What the exercise asks
The lines below are to be quoted exactly, from the first through the one that contains "zavivex (white) (1st from left)".

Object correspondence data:
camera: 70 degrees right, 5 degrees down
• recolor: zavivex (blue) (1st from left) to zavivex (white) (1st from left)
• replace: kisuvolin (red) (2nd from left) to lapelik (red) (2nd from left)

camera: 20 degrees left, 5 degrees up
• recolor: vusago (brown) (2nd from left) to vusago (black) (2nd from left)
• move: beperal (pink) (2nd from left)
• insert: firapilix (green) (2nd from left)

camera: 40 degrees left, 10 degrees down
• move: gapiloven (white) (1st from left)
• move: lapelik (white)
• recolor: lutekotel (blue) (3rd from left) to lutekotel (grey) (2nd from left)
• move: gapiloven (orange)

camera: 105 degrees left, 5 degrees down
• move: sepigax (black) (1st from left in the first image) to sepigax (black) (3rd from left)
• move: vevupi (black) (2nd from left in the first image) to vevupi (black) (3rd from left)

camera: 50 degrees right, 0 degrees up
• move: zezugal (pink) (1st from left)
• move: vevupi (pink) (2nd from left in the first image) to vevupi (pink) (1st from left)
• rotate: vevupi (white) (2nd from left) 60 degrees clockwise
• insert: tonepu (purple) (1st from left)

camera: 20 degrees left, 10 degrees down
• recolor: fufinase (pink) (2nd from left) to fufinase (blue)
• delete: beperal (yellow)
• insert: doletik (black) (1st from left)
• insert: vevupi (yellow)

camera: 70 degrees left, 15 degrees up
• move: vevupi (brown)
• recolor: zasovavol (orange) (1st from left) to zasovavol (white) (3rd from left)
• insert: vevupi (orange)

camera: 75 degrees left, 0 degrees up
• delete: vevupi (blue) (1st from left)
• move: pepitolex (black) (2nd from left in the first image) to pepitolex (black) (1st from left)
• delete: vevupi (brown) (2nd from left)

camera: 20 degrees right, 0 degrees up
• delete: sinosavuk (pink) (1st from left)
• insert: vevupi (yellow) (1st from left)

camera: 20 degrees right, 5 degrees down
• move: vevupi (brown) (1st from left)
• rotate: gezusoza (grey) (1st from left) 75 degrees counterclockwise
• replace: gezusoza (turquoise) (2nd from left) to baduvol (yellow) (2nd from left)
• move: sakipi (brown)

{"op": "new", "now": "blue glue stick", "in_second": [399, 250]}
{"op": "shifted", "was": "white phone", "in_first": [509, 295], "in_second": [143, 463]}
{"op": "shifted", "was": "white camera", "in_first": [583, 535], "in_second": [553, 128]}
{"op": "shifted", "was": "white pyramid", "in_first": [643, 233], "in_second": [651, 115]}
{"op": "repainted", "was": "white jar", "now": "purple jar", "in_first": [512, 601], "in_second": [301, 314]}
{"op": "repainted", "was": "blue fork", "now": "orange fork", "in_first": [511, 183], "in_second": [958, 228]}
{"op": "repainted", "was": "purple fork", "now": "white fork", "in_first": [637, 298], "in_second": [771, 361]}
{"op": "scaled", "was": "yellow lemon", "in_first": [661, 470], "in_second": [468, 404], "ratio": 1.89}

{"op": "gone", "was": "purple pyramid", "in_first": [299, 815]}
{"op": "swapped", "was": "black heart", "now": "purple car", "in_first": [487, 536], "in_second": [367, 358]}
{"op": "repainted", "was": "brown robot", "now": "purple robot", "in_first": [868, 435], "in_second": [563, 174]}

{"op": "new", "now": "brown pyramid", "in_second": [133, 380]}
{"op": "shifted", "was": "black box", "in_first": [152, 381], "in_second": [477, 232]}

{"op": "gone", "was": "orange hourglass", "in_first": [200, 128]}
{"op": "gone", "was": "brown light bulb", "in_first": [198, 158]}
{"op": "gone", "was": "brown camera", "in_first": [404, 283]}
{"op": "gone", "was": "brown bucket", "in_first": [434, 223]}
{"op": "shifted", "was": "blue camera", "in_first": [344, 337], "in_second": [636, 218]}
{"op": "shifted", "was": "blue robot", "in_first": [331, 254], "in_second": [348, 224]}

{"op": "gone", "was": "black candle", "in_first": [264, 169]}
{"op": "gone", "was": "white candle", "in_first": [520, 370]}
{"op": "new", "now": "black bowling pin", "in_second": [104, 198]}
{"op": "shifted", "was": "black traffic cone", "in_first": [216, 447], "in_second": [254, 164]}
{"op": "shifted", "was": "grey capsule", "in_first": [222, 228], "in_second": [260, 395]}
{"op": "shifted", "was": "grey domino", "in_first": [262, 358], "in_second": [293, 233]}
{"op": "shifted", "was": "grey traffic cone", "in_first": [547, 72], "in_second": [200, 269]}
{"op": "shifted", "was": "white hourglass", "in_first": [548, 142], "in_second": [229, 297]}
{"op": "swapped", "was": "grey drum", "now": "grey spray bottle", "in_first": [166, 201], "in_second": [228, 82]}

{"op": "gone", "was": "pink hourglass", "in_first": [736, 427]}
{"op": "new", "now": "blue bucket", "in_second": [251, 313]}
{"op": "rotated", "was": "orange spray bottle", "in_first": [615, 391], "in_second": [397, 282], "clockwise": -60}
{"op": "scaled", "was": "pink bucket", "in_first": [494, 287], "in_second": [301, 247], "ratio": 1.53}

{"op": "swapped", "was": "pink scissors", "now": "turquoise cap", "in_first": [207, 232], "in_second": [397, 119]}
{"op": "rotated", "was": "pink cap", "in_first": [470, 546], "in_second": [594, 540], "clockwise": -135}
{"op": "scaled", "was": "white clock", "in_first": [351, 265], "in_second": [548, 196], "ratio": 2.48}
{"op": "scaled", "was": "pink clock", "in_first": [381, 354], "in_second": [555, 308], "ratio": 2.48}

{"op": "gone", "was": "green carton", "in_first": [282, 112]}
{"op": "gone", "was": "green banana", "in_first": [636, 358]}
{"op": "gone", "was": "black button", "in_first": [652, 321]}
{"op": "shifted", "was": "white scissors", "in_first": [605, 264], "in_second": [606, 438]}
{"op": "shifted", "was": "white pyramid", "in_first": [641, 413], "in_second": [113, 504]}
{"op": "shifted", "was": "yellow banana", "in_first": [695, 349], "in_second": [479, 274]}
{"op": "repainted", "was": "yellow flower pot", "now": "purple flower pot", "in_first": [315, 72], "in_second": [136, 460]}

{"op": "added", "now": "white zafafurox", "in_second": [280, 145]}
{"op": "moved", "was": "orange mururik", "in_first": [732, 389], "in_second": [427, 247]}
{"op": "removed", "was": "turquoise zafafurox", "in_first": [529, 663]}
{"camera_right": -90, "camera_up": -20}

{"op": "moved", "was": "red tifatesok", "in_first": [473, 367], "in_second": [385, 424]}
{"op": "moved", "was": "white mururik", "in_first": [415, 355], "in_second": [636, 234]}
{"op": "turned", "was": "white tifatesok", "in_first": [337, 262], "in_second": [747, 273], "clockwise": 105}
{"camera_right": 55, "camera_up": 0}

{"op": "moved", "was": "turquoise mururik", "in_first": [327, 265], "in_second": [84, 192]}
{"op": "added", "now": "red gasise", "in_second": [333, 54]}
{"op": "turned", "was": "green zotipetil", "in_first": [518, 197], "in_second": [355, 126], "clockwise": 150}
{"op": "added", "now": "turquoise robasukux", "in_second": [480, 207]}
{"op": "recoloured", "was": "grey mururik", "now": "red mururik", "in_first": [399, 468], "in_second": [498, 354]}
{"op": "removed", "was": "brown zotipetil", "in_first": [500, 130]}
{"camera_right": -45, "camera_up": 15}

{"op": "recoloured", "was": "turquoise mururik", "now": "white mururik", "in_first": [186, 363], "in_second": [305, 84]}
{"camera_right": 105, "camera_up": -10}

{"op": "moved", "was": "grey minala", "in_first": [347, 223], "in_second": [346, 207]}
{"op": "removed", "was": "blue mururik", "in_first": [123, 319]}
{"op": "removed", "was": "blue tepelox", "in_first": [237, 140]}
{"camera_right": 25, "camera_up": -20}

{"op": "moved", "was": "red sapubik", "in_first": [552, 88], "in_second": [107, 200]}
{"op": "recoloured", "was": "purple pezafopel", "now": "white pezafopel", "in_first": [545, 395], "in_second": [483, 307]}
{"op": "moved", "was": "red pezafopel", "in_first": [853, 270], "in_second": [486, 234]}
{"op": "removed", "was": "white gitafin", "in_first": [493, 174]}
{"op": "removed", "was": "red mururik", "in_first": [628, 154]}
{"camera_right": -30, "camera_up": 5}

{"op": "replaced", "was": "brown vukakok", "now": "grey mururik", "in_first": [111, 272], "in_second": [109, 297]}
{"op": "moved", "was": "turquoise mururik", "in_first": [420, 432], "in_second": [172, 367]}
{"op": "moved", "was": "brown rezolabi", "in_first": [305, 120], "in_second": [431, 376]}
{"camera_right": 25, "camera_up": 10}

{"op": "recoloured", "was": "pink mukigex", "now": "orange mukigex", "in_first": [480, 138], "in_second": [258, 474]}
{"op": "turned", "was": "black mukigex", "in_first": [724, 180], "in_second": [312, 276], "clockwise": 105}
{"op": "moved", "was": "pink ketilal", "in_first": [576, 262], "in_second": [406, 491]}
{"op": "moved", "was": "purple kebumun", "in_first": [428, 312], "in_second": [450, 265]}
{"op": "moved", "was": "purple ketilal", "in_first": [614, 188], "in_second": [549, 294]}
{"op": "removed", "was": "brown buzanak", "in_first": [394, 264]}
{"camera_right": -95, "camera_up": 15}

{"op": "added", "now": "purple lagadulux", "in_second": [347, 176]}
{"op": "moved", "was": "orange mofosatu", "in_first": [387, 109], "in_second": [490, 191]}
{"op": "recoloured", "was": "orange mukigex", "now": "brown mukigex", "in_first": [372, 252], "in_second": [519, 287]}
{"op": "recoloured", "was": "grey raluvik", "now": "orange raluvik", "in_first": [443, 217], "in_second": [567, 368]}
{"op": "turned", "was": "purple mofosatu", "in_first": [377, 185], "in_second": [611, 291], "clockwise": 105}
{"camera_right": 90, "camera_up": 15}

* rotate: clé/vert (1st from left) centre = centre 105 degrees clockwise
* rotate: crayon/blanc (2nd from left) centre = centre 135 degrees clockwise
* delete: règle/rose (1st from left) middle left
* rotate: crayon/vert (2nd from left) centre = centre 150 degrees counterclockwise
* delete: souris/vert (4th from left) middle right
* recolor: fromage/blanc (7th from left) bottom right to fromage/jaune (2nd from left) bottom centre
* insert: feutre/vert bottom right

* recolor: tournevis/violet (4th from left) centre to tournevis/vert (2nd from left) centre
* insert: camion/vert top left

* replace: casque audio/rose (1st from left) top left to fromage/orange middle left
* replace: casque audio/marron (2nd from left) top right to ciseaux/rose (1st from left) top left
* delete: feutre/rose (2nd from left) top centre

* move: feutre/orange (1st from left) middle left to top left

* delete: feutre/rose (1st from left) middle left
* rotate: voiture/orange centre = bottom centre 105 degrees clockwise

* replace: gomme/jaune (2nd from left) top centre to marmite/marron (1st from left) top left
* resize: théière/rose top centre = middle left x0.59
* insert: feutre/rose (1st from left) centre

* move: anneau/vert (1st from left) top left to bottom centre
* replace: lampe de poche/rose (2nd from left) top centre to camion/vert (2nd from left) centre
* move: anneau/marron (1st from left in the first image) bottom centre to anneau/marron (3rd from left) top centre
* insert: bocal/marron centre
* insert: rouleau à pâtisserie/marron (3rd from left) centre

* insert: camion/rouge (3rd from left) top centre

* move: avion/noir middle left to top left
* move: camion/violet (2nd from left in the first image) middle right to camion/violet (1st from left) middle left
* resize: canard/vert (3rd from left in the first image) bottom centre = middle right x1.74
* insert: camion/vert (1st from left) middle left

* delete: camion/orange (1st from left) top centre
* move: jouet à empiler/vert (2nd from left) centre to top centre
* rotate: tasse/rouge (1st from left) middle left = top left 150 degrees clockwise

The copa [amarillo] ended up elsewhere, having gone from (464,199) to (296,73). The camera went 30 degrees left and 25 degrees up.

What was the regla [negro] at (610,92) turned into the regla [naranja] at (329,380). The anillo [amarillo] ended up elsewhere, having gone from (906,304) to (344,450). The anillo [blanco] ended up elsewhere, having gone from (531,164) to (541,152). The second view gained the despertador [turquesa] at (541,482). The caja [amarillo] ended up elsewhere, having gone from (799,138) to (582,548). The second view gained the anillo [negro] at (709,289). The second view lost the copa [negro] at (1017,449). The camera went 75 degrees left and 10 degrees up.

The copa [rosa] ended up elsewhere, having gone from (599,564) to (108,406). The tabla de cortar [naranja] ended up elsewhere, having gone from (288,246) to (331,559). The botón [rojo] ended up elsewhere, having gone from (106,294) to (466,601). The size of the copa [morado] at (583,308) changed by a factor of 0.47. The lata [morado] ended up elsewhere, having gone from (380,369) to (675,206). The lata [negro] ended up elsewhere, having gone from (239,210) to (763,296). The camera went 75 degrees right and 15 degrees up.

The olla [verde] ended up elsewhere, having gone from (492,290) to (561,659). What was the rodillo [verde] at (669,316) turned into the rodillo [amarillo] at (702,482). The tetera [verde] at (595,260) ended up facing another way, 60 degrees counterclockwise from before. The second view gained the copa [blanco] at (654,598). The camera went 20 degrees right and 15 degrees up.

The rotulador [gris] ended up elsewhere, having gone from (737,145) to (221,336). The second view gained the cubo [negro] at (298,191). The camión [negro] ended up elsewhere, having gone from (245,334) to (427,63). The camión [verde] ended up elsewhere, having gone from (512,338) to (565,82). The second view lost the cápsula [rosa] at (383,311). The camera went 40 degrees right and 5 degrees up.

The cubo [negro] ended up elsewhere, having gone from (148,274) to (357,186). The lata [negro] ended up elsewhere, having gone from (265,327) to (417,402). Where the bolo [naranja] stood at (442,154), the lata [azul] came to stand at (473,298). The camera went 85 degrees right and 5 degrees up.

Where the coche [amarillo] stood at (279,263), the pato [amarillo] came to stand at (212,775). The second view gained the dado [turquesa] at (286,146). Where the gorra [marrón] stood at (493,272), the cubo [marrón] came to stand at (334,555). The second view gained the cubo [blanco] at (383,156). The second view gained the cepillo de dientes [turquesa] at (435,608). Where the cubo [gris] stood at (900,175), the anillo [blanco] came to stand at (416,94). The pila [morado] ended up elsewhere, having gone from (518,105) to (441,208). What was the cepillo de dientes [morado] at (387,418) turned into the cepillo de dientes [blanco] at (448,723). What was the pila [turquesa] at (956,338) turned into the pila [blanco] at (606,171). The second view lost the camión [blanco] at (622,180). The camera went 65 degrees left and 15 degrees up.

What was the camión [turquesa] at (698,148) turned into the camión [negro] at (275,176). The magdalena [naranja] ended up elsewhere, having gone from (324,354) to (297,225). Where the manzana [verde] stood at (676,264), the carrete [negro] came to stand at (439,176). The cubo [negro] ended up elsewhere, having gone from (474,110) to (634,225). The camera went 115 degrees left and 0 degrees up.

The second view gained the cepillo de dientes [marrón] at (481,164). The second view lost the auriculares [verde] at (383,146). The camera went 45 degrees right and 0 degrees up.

Task output
camera: 70 degrees right, 5 degrees down
• recolor: zavivex (blue) (1st from left) to zavivex (white) (1st from left)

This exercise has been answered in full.